INFORMATION GIVEN:
☆ ☆ ☆ ☆ ☆

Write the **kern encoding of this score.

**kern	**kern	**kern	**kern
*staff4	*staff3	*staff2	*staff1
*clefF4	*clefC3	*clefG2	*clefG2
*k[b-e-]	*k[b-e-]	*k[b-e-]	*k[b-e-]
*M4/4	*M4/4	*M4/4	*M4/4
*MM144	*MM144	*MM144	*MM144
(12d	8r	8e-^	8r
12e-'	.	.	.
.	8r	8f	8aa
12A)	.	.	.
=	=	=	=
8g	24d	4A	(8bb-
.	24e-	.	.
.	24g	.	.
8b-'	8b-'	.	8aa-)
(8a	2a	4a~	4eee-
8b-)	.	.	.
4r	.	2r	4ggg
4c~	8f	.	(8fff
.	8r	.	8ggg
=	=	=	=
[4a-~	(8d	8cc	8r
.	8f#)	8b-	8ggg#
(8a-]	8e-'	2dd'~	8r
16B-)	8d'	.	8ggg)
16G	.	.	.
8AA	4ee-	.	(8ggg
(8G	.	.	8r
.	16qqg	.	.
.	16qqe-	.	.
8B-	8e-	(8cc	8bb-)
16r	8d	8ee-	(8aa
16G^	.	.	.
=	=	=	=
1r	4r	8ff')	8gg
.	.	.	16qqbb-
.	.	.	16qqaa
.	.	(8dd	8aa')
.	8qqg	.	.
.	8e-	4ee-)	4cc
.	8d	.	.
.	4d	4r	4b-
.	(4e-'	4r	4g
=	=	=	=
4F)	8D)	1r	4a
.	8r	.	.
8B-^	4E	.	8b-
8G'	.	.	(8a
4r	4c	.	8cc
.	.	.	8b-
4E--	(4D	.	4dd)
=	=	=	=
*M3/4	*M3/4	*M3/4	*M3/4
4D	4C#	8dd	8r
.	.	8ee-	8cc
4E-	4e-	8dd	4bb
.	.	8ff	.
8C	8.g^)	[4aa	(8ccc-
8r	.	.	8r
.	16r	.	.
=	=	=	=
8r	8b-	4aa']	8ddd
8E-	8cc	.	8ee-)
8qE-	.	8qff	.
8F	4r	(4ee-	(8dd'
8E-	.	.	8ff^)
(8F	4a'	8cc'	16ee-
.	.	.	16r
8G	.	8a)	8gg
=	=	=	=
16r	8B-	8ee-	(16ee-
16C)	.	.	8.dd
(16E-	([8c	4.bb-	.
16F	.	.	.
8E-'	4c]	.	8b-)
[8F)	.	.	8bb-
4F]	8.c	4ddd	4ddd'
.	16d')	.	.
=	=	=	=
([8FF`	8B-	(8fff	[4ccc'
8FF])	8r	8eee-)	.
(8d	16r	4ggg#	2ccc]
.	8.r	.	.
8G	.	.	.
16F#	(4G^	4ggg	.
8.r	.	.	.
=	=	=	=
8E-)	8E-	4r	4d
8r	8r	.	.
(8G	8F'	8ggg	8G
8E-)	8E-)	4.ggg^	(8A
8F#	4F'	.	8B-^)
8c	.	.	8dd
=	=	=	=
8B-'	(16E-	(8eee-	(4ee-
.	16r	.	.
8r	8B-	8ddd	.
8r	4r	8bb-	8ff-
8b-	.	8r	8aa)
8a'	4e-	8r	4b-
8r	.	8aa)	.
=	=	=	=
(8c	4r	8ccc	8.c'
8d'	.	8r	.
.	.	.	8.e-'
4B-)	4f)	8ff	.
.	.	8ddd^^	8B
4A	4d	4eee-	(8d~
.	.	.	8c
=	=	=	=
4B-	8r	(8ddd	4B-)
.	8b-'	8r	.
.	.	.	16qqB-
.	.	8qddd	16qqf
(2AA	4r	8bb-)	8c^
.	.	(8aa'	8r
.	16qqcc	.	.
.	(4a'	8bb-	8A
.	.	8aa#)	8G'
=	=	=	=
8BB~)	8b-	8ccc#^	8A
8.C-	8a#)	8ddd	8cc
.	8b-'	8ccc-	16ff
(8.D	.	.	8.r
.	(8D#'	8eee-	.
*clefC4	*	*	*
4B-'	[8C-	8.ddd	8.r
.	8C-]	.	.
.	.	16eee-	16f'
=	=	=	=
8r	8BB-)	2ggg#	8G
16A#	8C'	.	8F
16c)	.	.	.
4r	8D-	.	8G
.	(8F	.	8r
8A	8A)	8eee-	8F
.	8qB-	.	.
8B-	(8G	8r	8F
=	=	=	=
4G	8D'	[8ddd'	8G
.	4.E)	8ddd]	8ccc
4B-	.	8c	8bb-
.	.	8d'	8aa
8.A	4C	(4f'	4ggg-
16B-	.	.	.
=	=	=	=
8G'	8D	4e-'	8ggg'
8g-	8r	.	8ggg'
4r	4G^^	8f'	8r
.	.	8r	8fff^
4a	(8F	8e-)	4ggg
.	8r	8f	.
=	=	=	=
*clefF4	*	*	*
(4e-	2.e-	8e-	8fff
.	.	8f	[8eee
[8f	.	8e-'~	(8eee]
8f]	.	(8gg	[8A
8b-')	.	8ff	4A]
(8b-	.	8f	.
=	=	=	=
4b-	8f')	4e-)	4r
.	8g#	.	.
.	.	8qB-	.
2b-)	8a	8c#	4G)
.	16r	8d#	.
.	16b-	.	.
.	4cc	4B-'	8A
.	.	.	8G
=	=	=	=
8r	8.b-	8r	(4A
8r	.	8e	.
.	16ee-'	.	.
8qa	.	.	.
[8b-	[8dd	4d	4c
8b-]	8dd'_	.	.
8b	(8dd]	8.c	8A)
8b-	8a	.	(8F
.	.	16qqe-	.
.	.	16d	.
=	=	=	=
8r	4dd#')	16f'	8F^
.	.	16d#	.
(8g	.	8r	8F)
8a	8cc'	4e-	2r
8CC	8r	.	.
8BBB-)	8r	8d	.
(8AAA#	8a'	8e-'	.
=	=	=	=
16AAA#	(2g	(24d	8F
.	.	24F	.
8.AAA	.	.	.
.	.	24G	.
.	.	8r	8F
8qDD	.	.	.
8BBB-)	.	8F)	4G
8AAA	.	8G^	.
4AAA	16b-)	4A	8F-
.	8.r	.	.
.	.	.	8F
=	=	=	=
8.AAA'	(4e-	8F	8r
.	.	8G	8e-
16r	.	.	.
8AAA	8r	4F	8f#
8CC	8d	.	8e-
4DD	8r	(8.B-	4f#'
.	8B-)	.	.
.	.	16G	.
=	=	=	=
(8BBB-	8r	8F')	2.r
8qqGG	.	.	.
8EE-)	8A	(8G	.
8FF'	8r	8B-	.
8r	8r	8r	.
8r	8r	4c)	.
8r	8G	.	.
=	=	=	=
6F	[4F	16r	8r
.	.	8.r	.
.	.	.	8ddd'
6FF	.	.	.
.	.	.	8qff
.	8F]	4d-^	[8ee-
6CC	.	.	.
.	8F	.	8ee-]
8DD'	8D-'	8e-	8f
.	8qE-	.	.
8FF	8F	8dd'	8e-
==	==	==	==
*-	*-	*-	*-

☆ ☆ ☆ ☆ ☆

Return each line from the rows above that contains the word "kern", copied in full. Uppercase and lowercase letters count as different.

RESULT OF THE EXERCISE:
Write the **kern encoding of this score.
**kern	**kern	**kern	**kern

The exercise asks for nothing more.